__Information provided__.
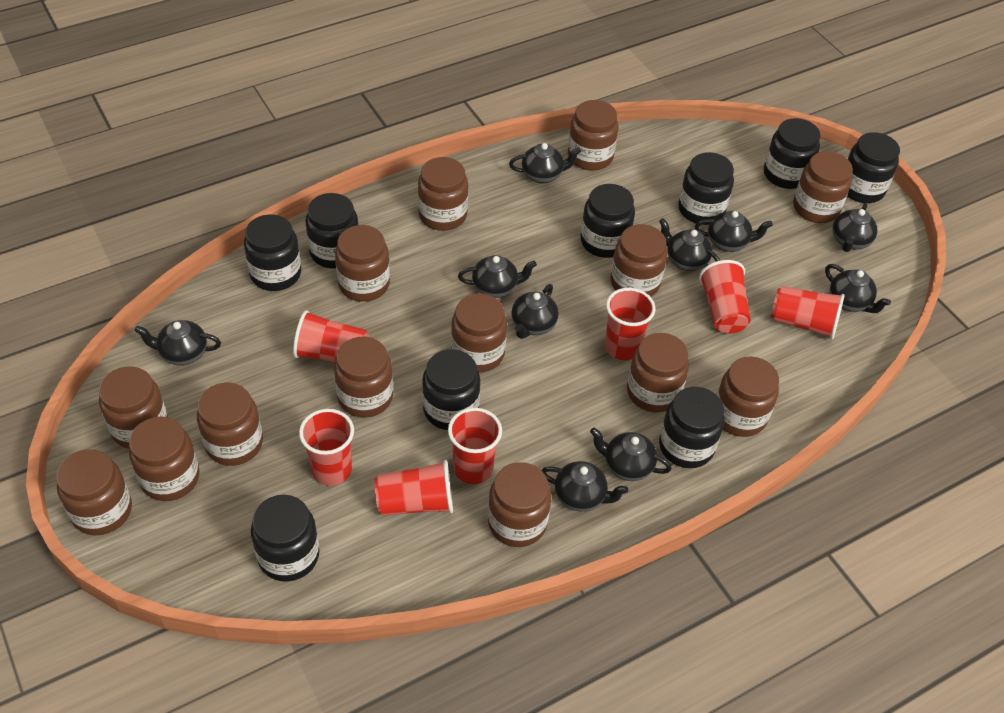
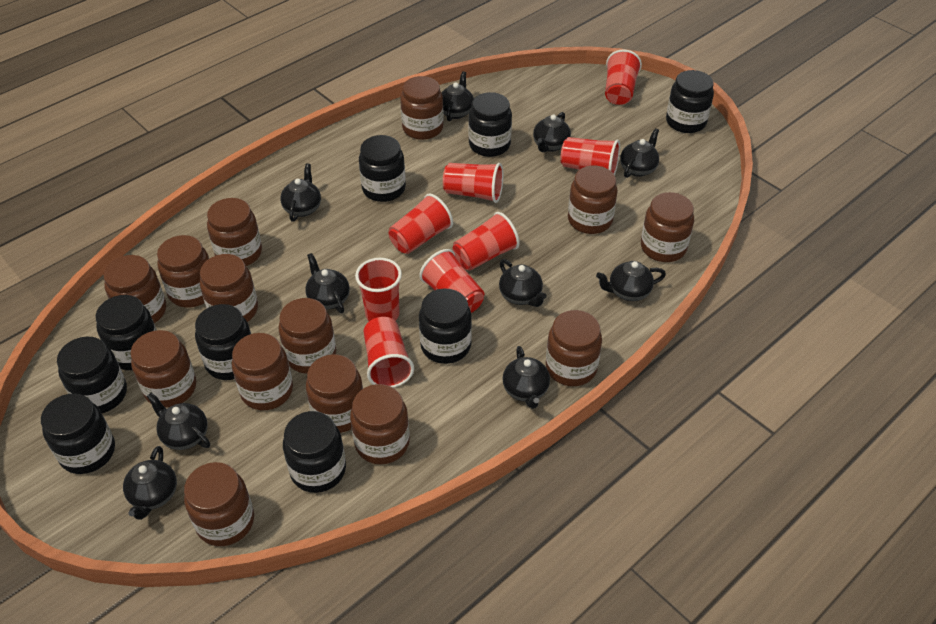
red cup: 7 -> 8

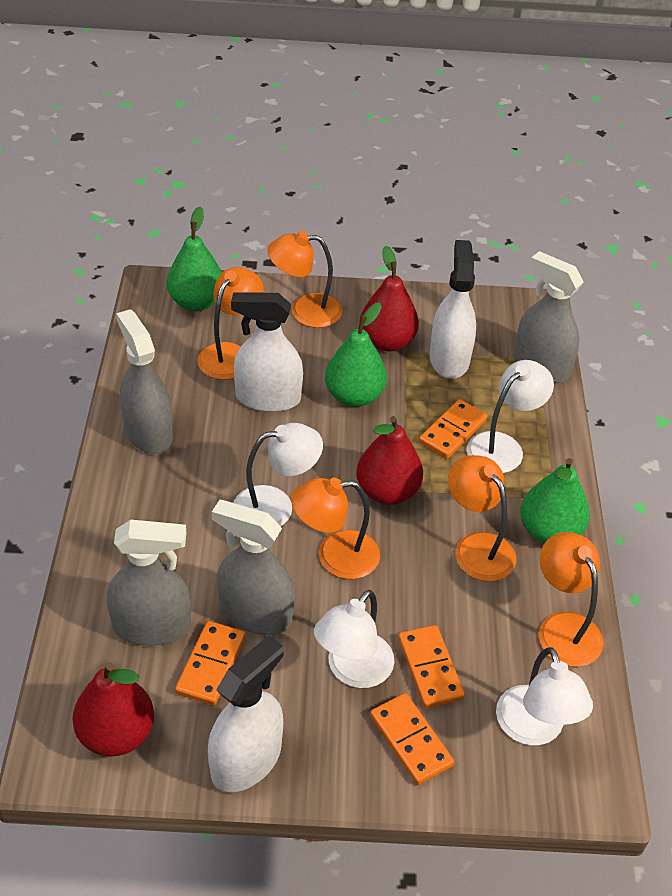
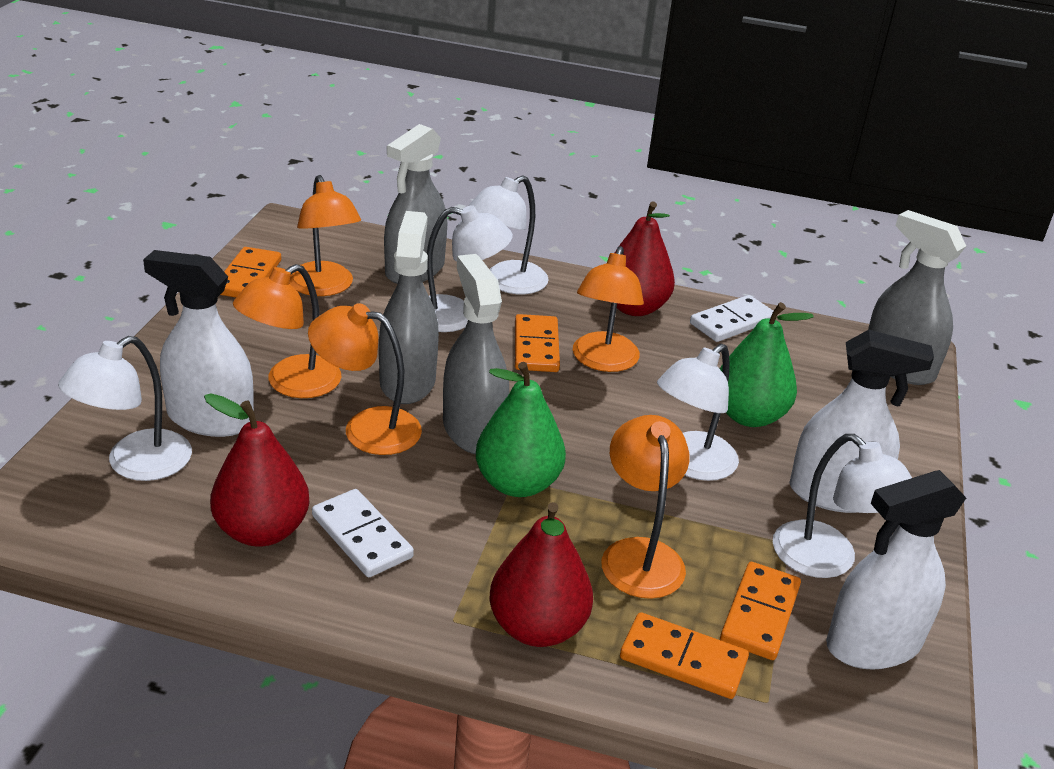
green pear: 3 -> 2
white domino: 0 -> 2
white lamp: 4 -> 5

__Directions__.
Since the pictures are not wanted, transcribe only the rest of the material above, exactly as it stands.

__Answer to the problem__.
red cup: 7 -> 8

green pear: 3 -> 2
white domino: 0 -> 2
white lamp: 4 -> 5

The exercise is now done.